(Scene change data)
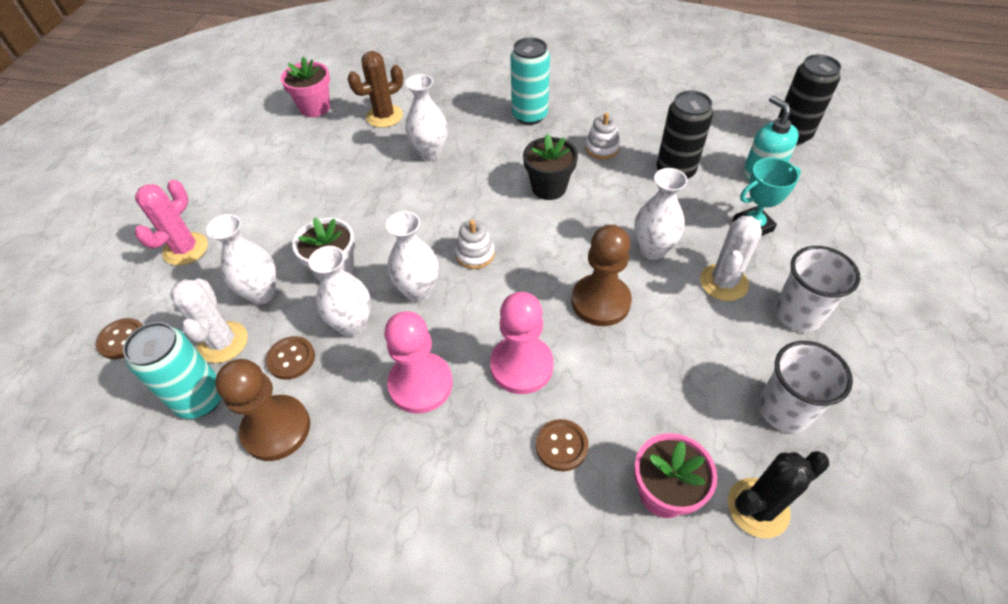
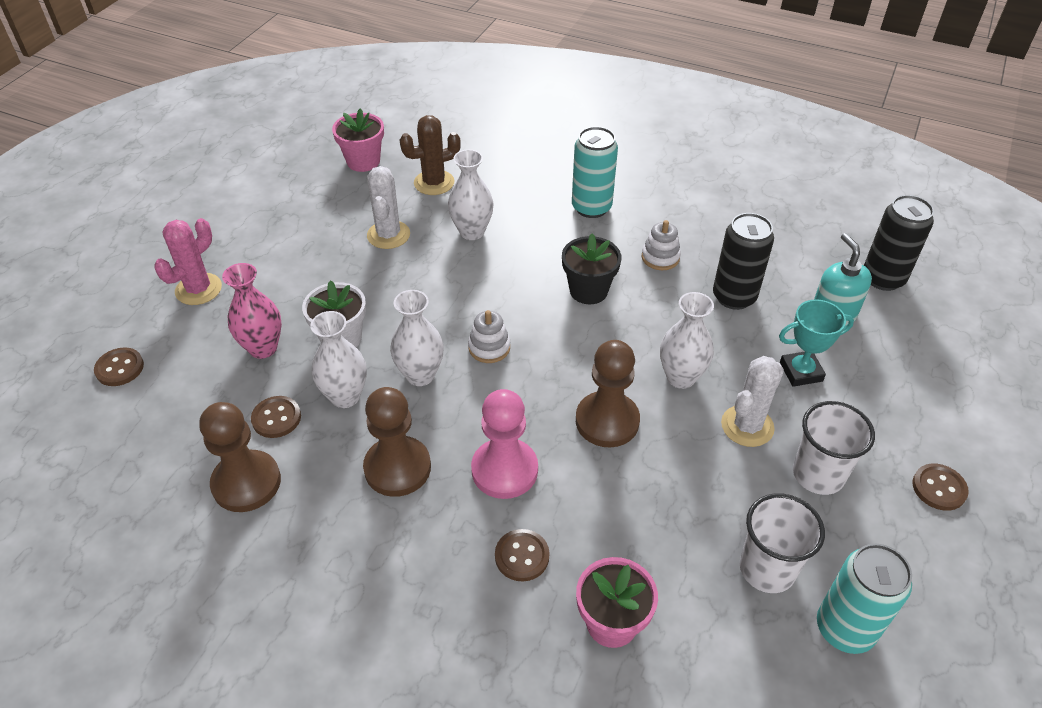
camera: 10 degrees right, 5 degrees down
(201, 399) = (181, 440): turquoise can -> turquoise can (844, 628)
(223, 342) = (214, 389): white cactus -> white cactus (388, 235)
(262, 293) = (263, 348): white vase -> pink vase
(420, 384) = (397, 468): pink pawn -> brown pawn
(758, 507) = (704, 657): black cactus -> none
(901, 306) = (939, 488): none -> brown button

> [What to produce] Look above for the line with "(201, 399) = (181, 440): turquoise"; retype exactly that line, every line after it up to the line with "(758, 507) = (704, 657): black cactus -> none", and that line too, nothing else.

> [Reply to the task]
(201, 399) = (181, 440): turquoise can -> turquoise can (844, 628)
(223, 342) = (214, 389): white cactus -> white cactus (388, 235)
(262, 293) = (263, 348): white vase -> pink vase
(420, 384) = (397, 468): pink pawn -> brown pawn
(758, 507) = (704, 657): black cactus -> none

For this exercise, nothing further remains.